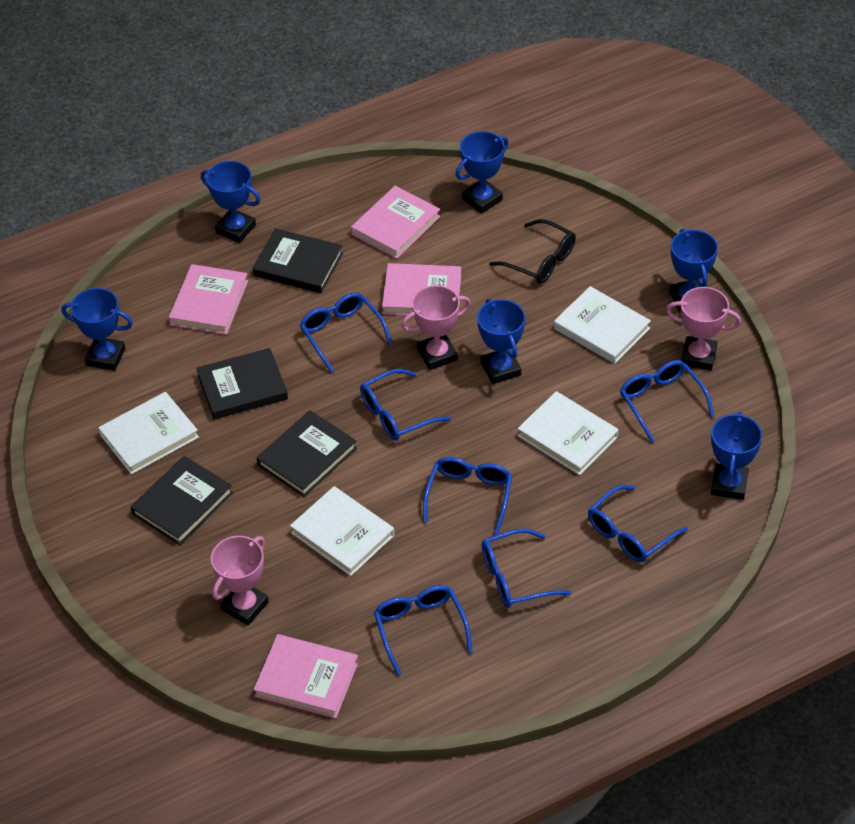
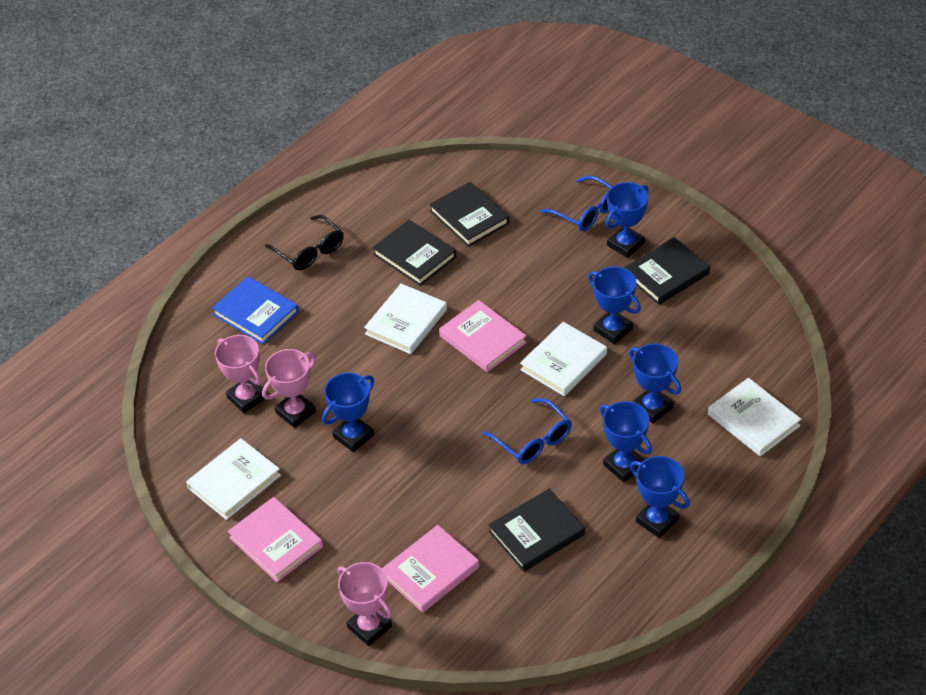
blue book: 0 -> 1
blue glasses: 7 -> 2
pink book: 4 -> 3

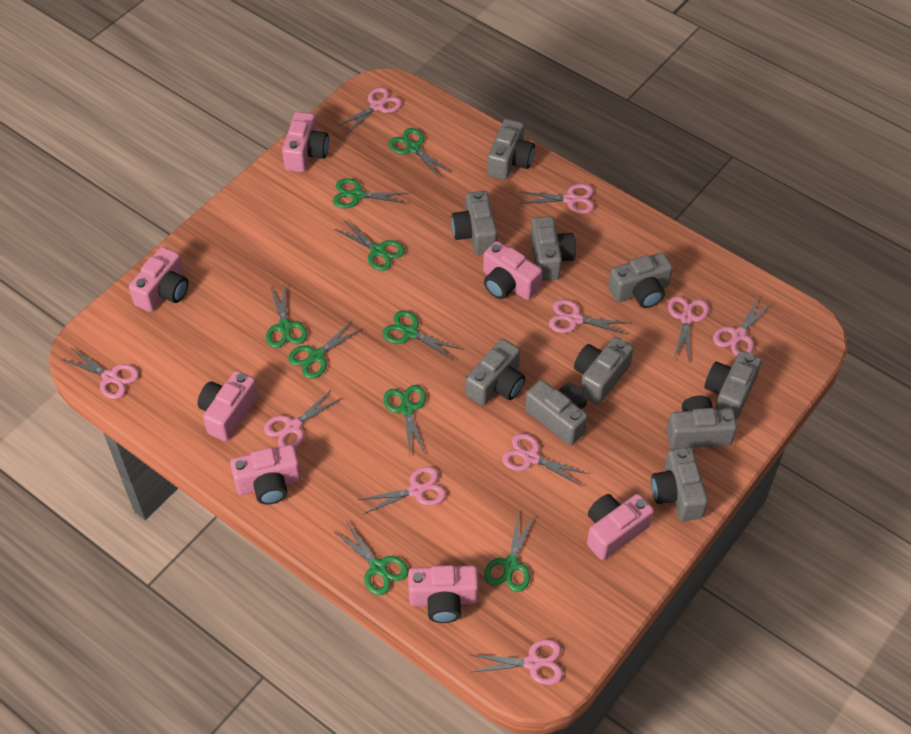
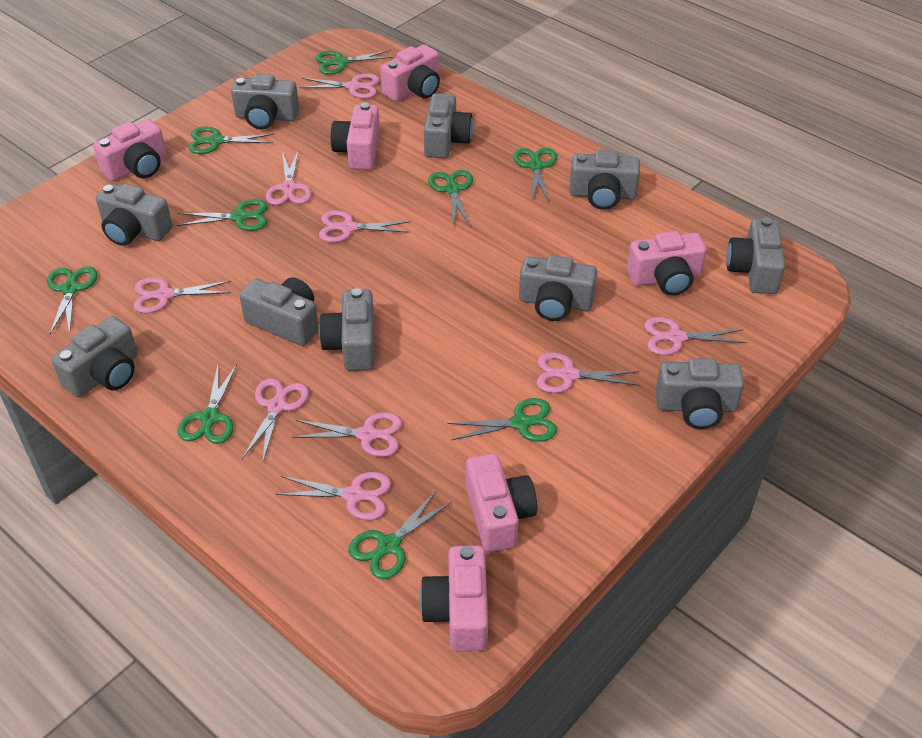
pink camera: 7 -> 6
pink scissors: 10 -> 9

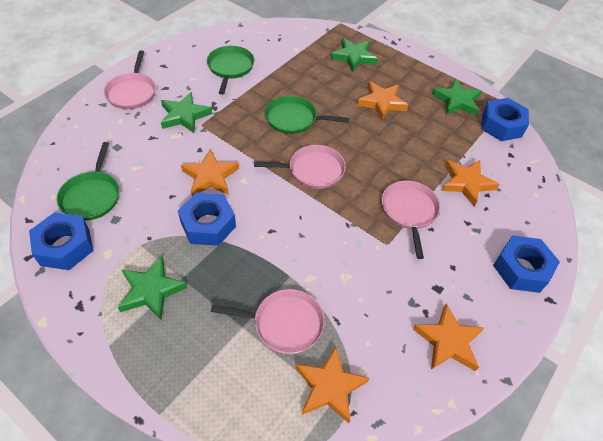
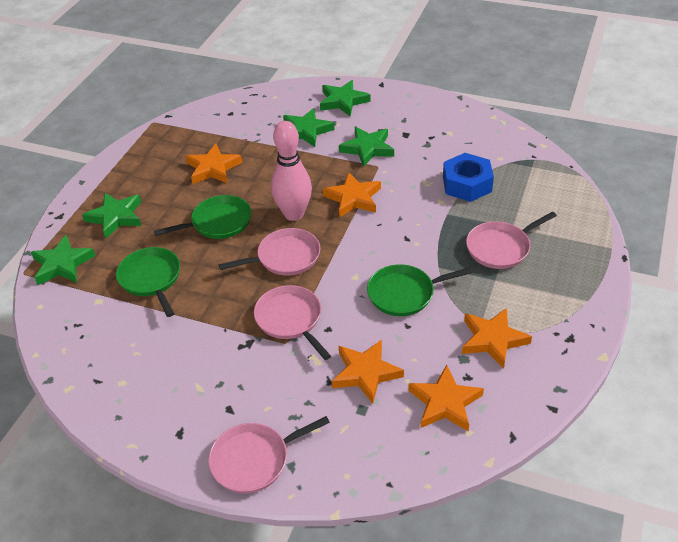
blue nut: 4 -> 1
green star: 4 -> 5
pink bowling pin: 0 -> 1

- - - -

* _Work required_: Skipping all pictures, set the listing down exactly as written.

* _Completed task_:
blue book: 0 -> 1
blue glasses: 7 -> 2
pink book: 4 -> 3

pink camera: 7 -> 6
pink scissors: 10 -> 9

blue nut: 4 -> 1
green star: 4 -> 5
pink bowling pin: 0 -> 1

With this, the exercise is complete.